Data below:
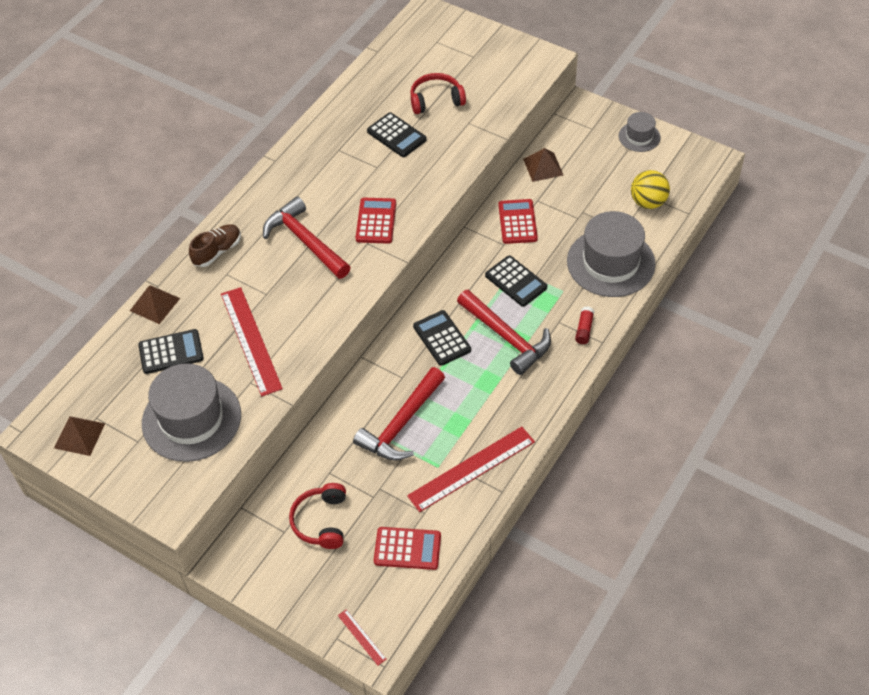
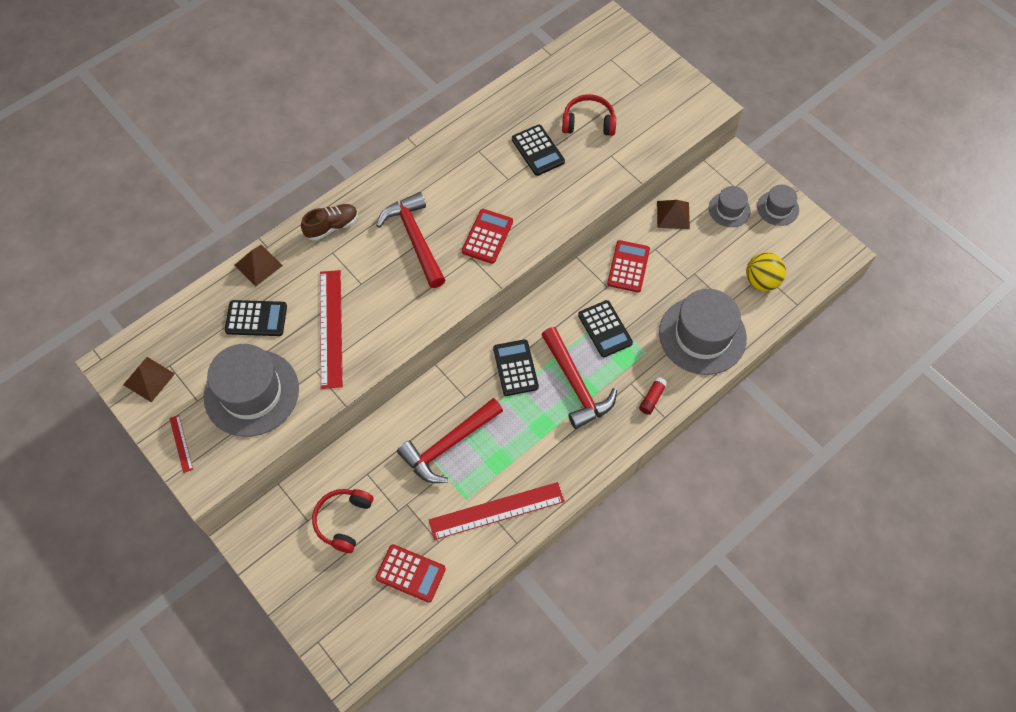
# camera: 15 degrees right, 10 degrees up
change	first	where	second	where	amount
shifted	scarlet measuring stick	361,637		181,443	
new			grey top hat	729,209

About this exercise:
Without any of its images, the data above should be returned exactly.

Task answer:
# camera: 15 degrees right, 10 degrees up
change	first	where	second	where	amount
shifted	scarlet measuring stick	361,637		181,443	
new			grey top hat	729,209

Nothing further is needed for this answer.